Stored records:
== Segment start ==

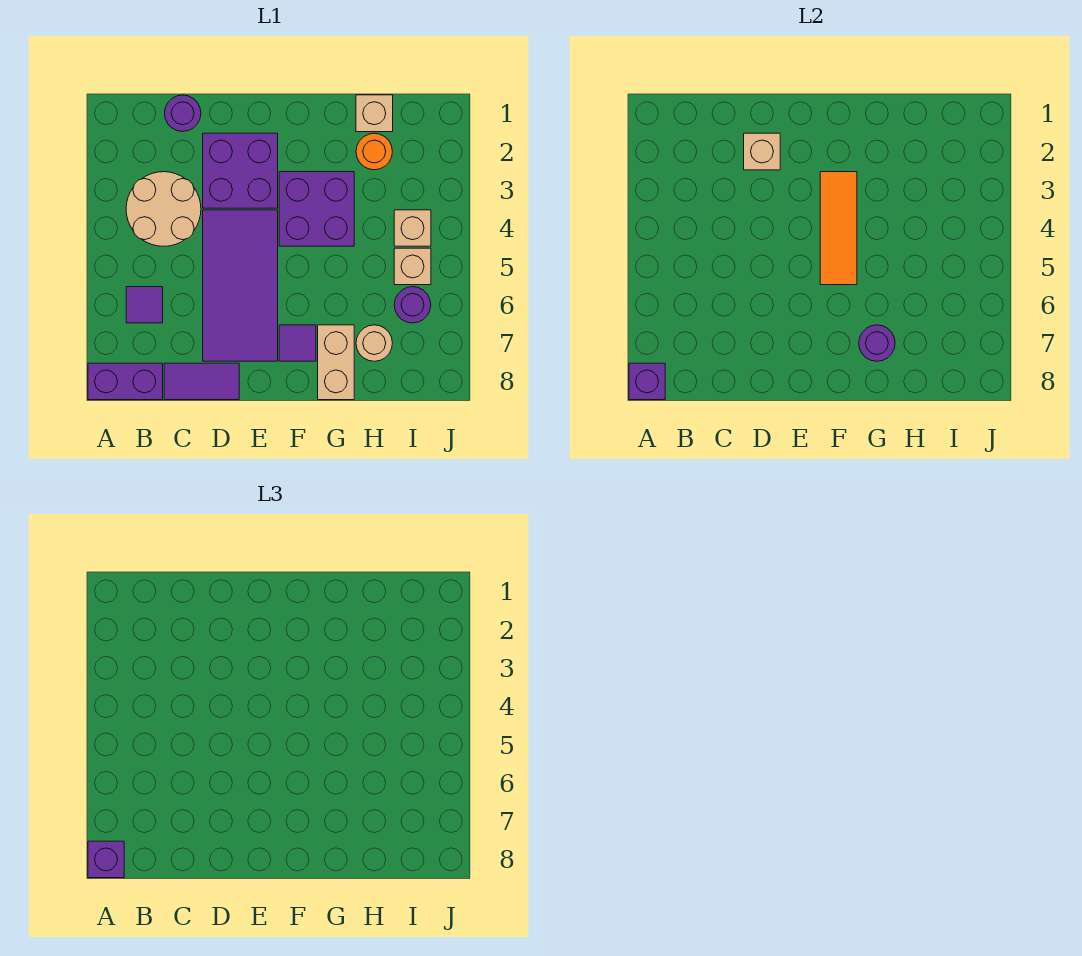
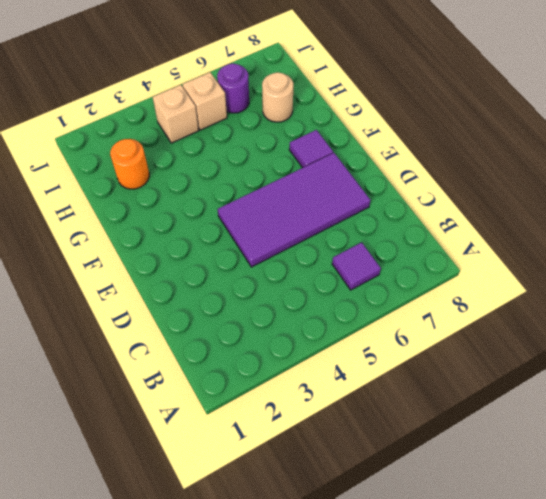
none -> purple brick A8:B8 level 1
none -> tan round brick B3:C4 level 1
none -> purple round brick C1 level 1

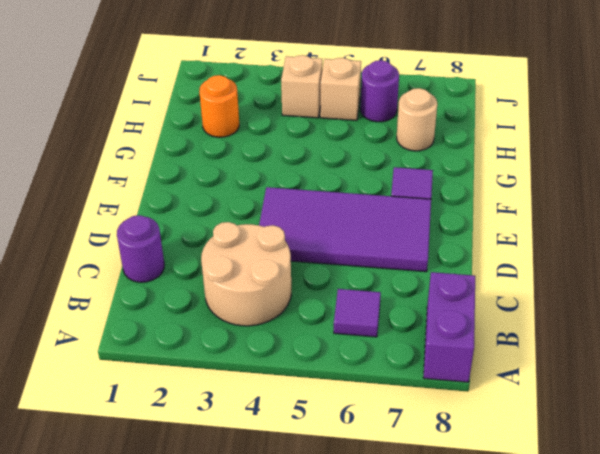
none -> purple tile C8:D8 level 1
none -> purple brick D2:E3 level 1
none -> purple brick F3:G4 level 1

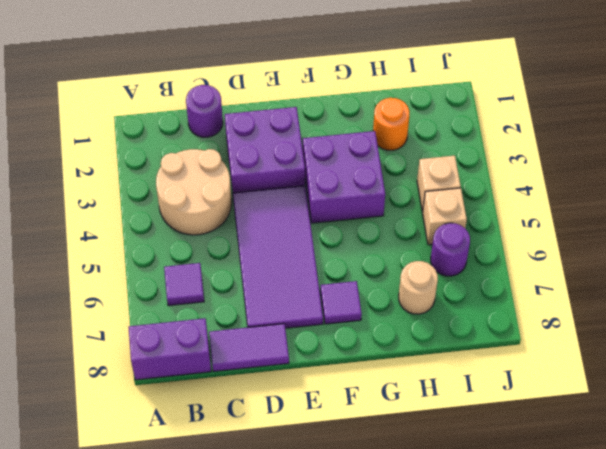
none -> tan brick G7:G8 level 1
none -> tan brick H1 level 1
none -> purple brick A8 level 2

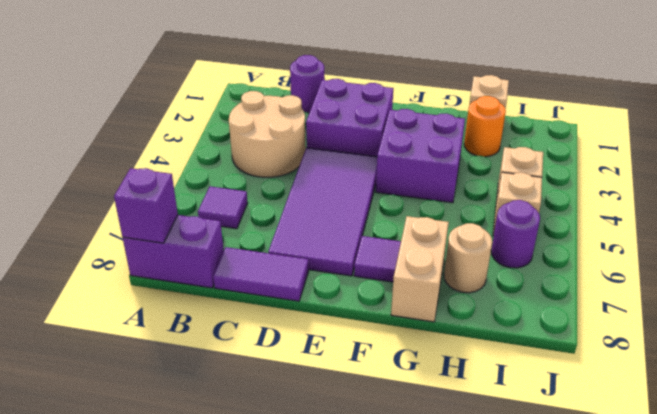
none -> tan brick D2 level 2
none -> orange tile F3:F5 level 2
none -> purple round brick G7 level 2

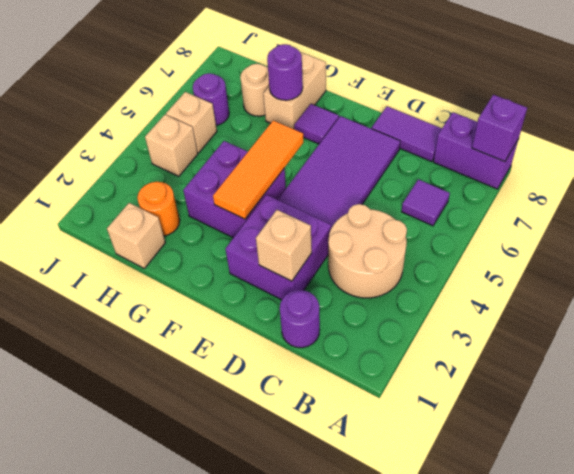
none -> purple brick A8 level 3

== Segment end ==
== Segment start ==

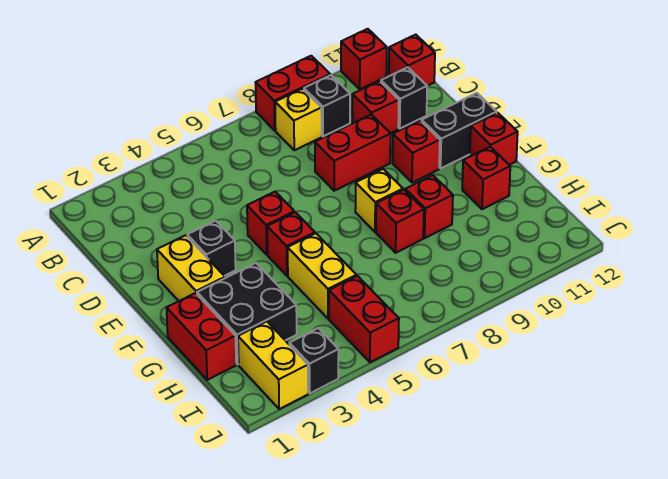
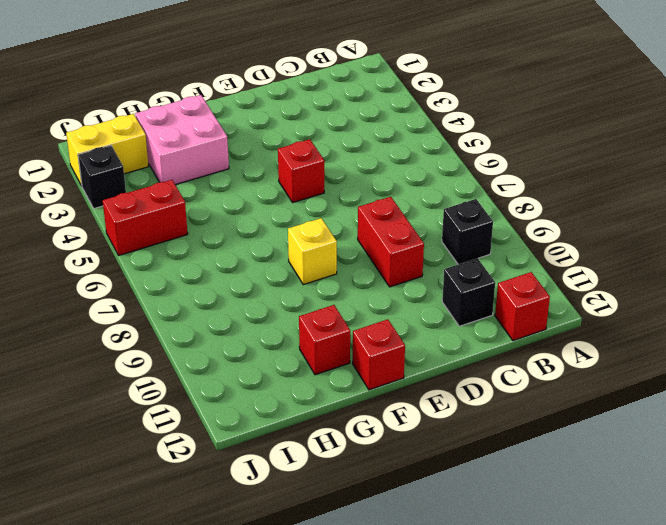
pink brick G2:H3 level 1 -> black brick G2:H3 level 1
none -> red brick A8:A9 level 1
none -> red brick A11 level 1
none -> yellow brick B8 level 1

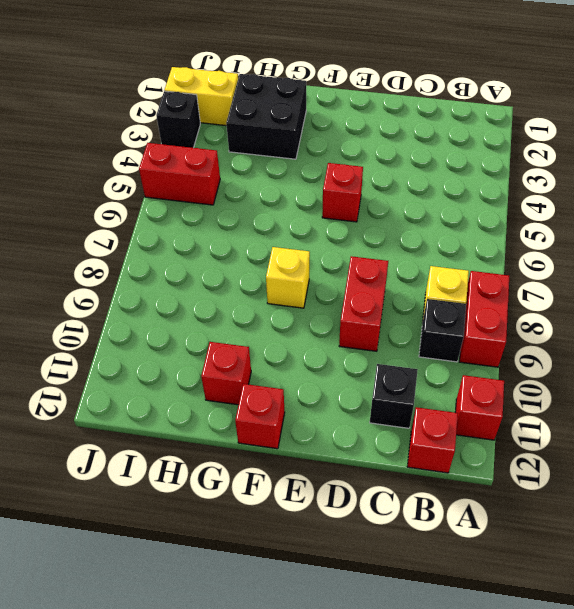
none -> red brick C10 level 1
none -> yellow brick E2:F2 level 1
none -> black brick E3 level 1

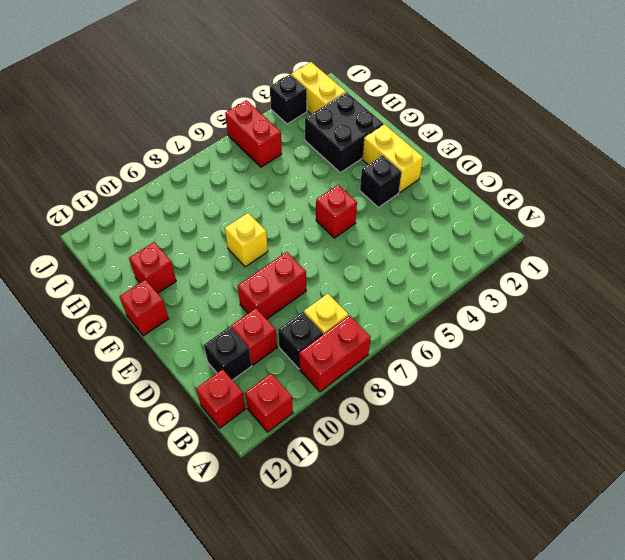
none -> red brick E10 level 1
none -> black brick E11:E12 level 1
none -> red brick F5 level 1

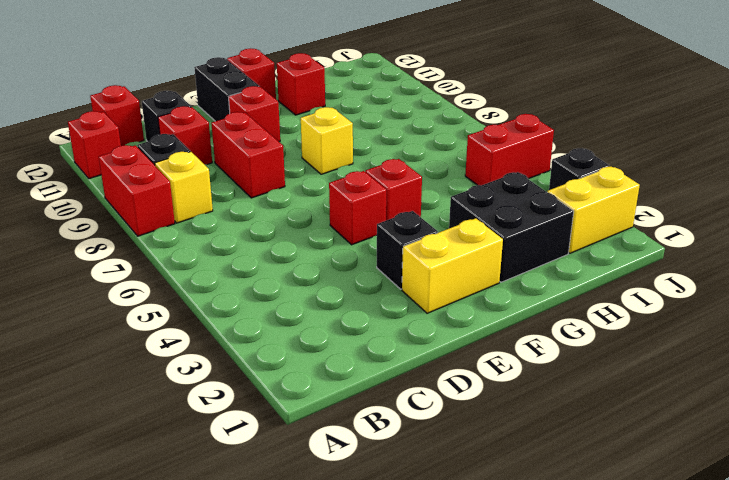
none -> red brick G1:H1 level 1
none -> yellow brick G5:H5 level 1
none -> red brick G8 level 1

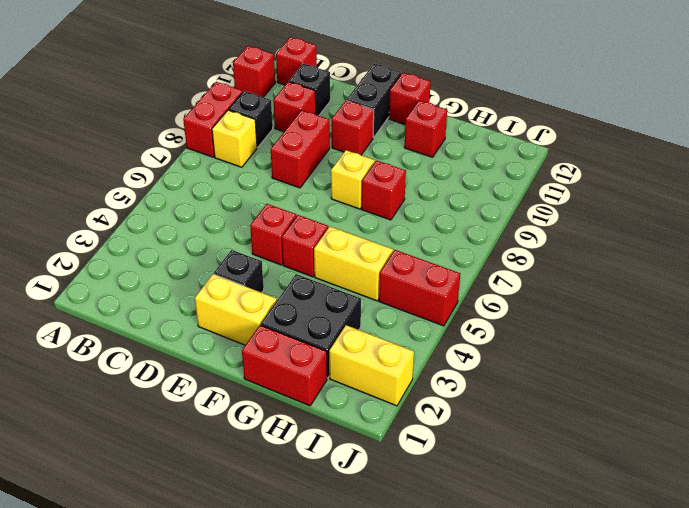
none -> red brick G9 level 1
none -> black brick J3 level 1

== Segment end ==
== Segment start ==

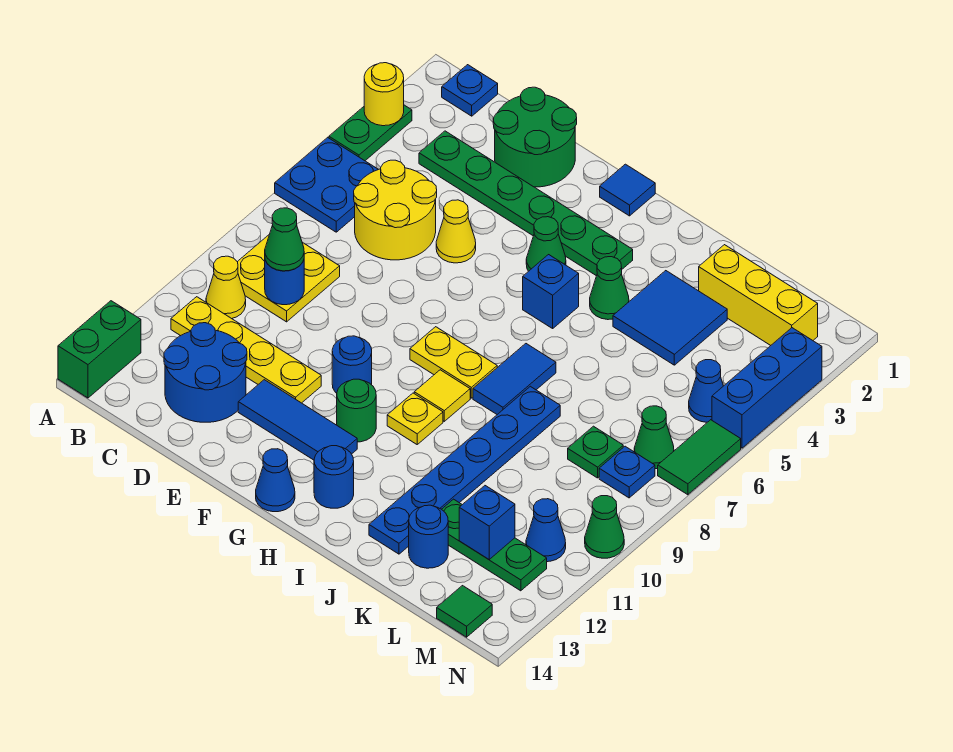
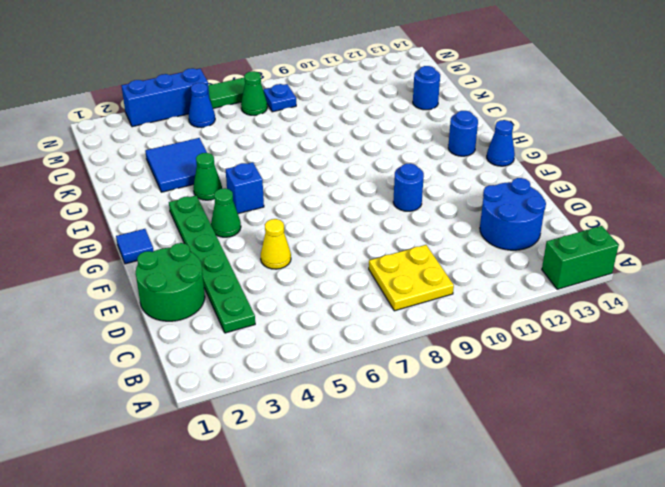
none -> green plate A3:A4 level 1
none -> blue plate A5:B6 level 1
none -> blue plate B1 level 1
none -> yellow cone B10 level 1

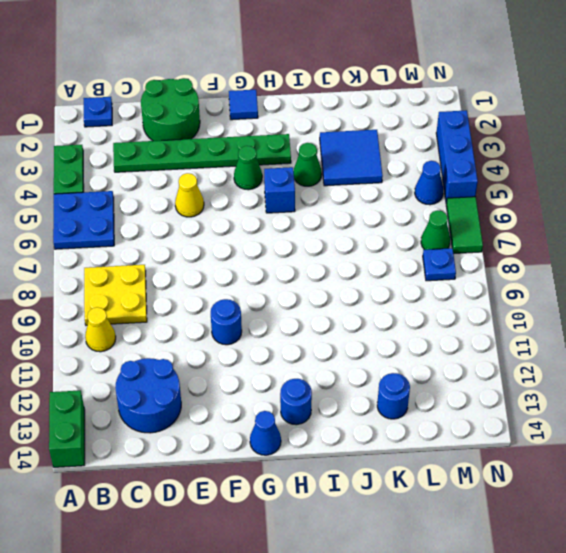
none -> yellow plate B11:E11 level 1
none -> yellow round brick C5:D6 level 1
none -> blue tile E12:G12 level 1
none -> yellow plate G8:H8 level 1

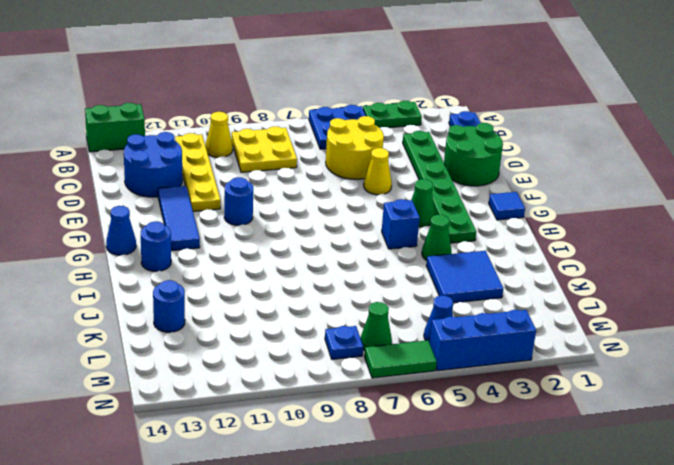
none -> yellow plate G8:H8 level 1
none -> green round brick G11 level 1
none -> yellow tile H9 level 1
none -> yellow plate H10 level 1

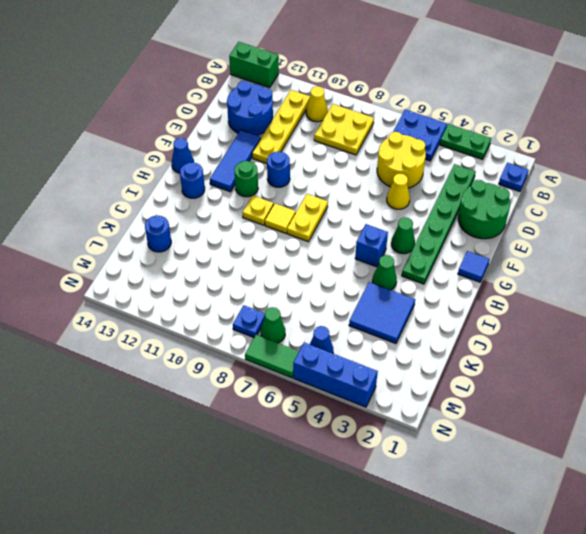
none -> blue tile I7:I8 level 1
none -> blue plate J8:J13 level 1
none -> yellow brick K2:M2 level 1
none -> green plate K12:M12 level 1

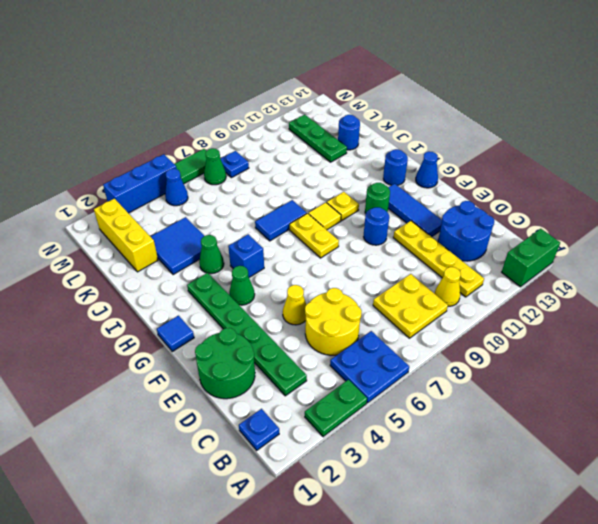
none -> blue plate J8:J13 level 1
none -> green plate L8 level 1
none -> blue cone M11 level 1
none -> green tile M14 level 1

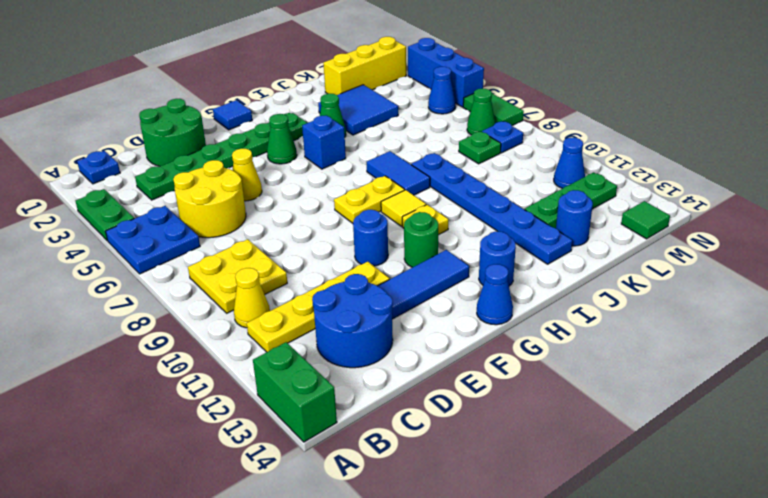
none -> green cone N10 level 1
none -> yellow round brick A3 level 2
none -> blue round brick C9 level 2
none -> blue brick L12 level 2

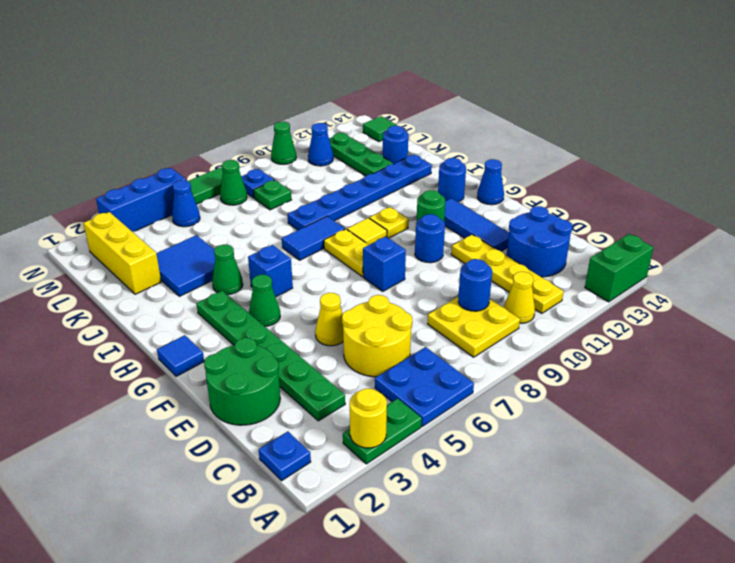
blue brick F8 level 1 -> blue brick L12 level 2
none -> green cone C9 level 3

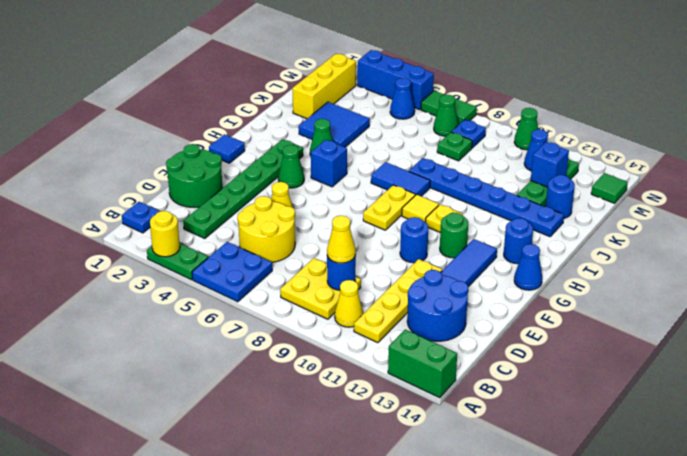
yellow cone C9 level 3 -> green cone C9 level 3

== Segment end ==

- _YOUR OBJECTIVE_
Of the lines above, copy only those from the one holding "none -> purple brick A8 level 2" to the one holding "none -> purple brick A8 level 3", both included, and exclude every image.

- _WRITTEN REPLY_
none -> purple brick A8 level 2

none -> tan brick D2 level 2
none -> orange tile F3:F5 level 2
none -> purple round brick G7 level 2

none -> purple brick A8 level 3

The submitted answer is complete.